Exercise aim ▸
From the data below, return the exact lines starting at the line containing "(306, 161) = (334, 235): yellow lamp -> none" and ending at the line containing "(325, 116) = (228, 221): none -> pink lamp", both included, and nothing else.

Supplied records ▸
____
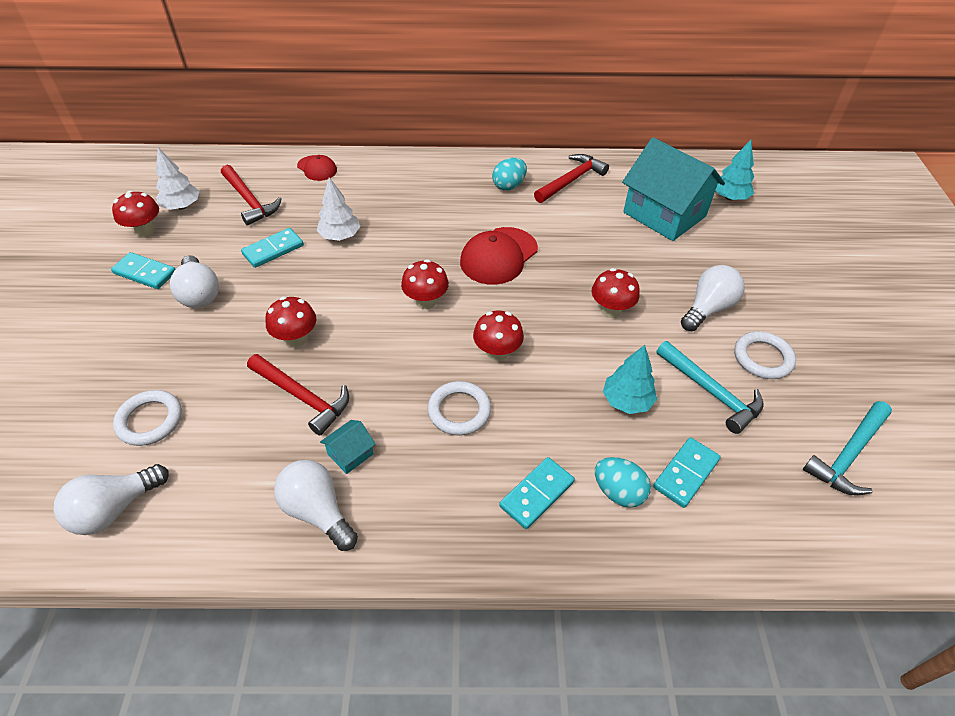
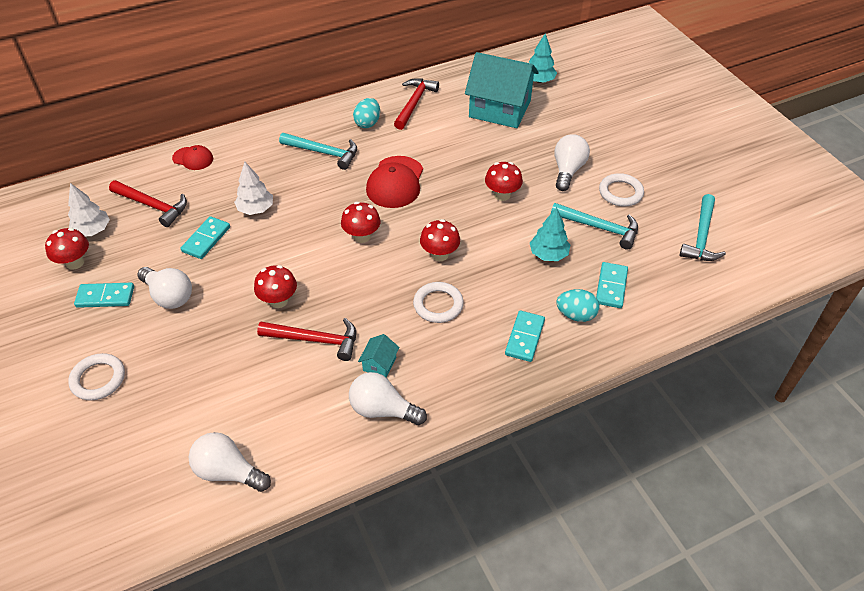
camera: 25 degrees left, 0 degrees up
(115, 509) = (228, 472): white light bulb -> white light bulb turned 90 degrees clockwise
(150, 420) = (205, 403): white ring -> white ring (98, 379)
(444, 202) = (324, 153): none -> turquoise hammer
____
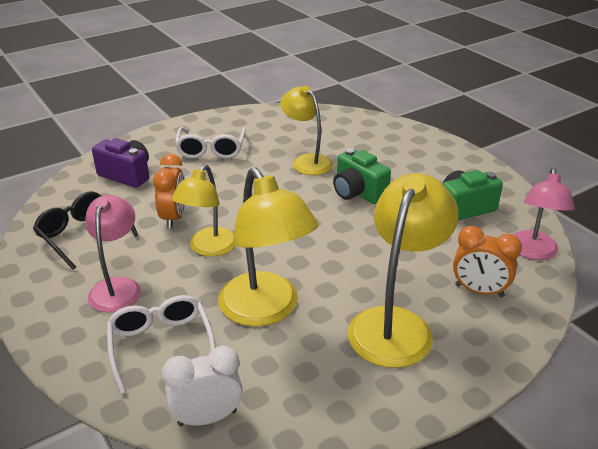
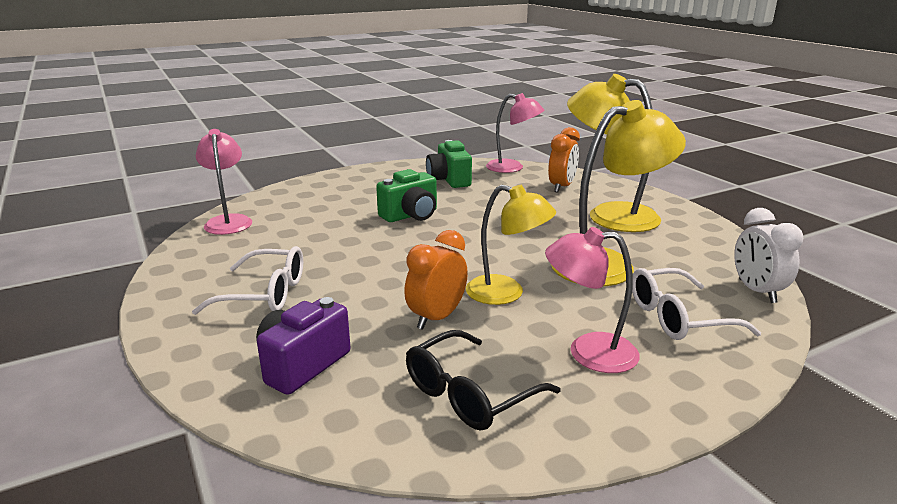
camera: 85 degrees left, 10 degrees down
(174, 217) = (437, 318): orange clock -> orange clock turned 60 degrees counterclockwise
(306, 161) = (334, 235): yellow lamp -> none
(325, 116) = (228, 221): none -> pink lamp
____
Solution below ▸
(306, 161) = (334, 235): yellow lamp -> none
(325, 116) = (228, 221): none -> pink lamp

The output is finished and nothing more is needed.